### HOW TO COMPLETE THIS TASK
What are the lines, copied exactly, from the one containing "(461, 255) = (358, 288): red" through the last line of the records below, both included?

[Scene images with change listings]
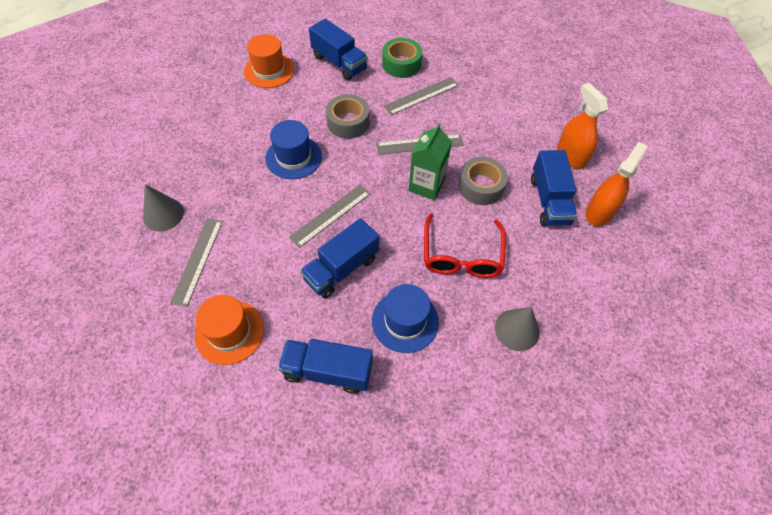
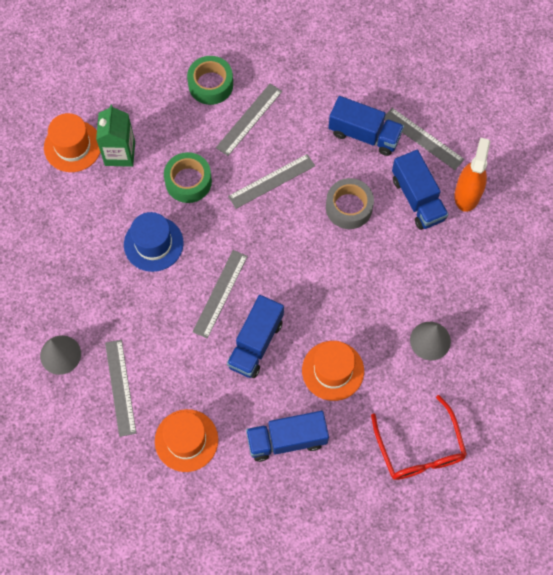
camera: 20 degrees left, 10 degrees up
(339, 63) = (143, 107): blue truck -> blue truck (364, 134)
(348, 122) = (188, 181): grey tape -> green tape
(405, 321) = (333, 370): blue hat -> orange hat
(426, 185) = (297, 226): green carton -> green carton (120, 153)
(461, 255) = (358, 288): red glasses -> red glasses (419, 448)
(571, 156) = (423, 139): orange spray bottle -> grey ruler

### SOLUTION TO THIS EXERCISE
(461, 255) = (358, 288): red glasses -> red glasses (419, 448)
(571, 156) = (423, 139): orange spray bottle -> grey ruler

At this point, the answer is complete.